§ Directive: Would you copy only the lines below, from the one containing "building: none -> [190,391,217,421]" through the very last one, leaving the pictures out?
====== Exercise input ======
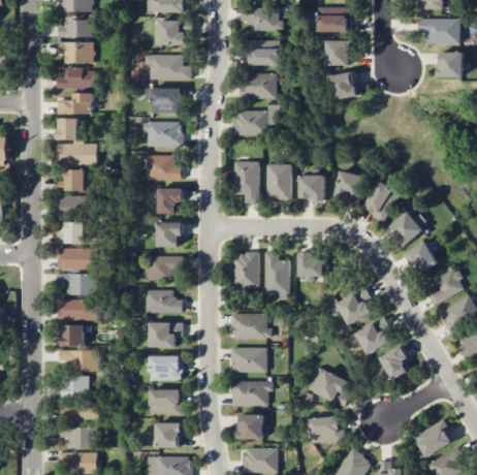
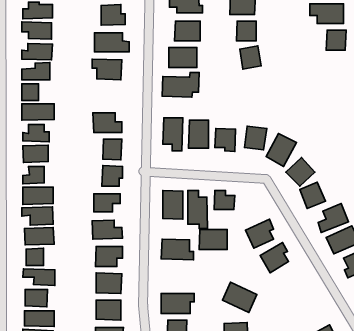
building: [142,121,182,147] -> none
building: [379,346,412,380] -> none
building: [231,347,266,372] -> [199,230,227,249]

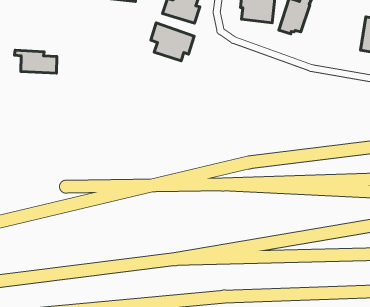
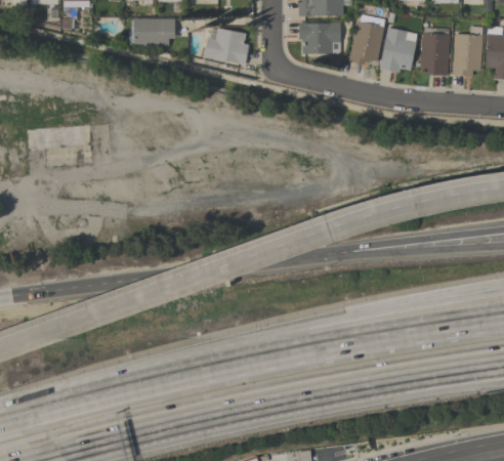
building: none -> [379,27,417,73]
building: none -> [420,27,450,75]
building: [151,23,194,61] -> none

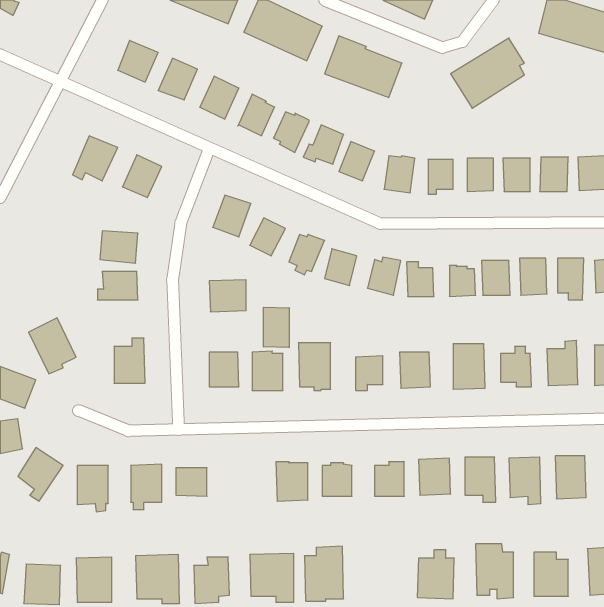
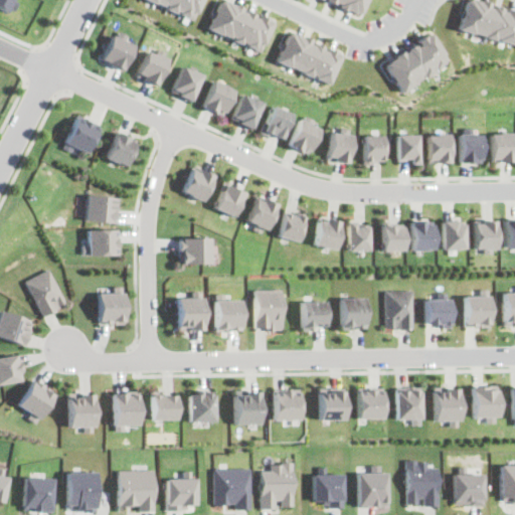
building: [264,307,289,348] -> none
building: none -> [190,391,217,421]
building: none -> [312,474,343,506]

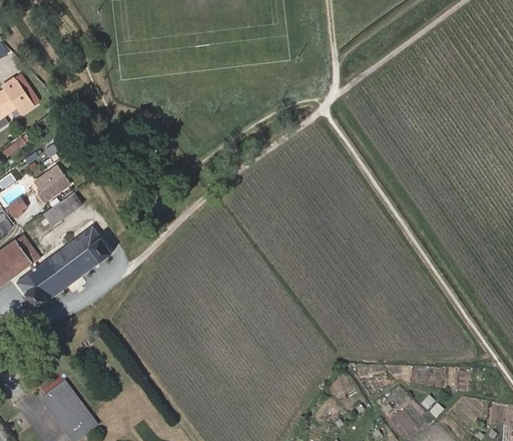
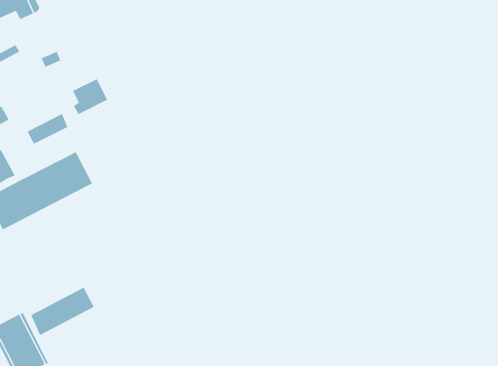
building: [35,165,69,201] -> [72,78,108,115]
building: none -> [30,287,95,336]

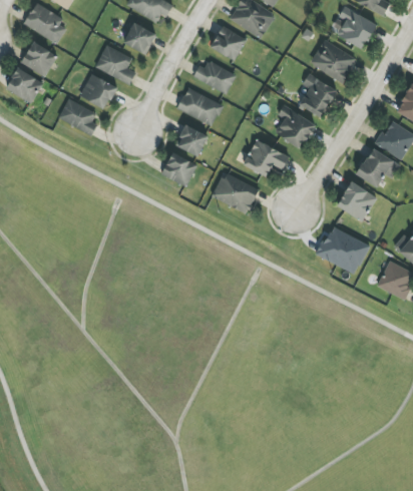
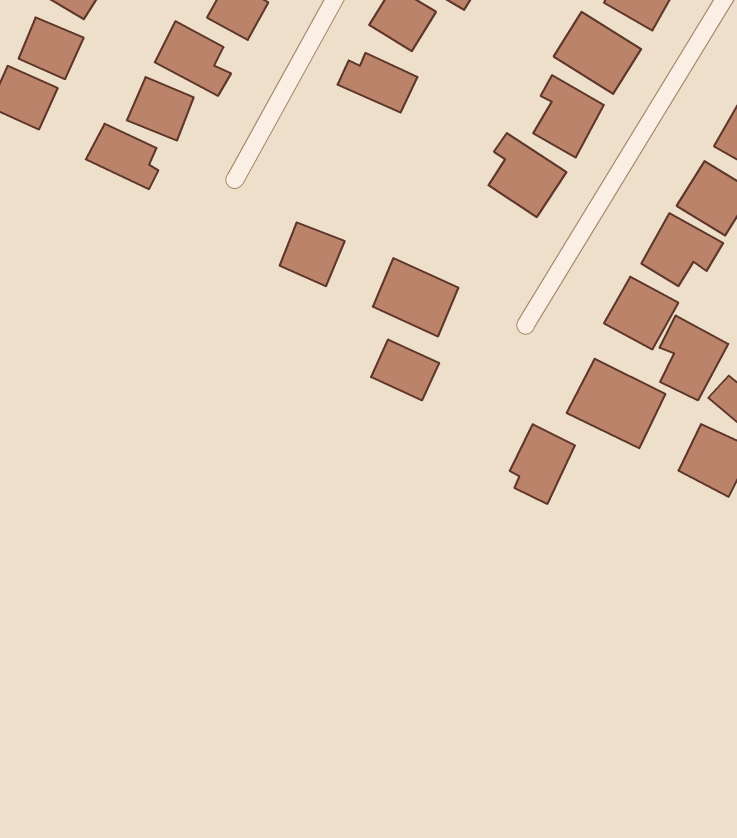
building: [177,88,223,125] -> none
building: [175,124,209,156] -> none
building: [244,139,290,175] -> none
building: none -> [660,315,728,400]
building: none -> [371,339,439,400]
building: none -> [510,424,575,504]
======
§ Result:
building: none -> [190,391,217,421]
building: none -> [312,474,343,506]

building: [35,165,69,201] -> [72,78,108,115]
building: none -> [30,287,95,336]

building: [177,88,223,125] -> none
building: [175,124,209,156] -> none
building: [244,139,290,175] -> none
building: none -> [660,315,728,400]
building: none -> [371,339,439,400]
building: none -> [510,424,575,504]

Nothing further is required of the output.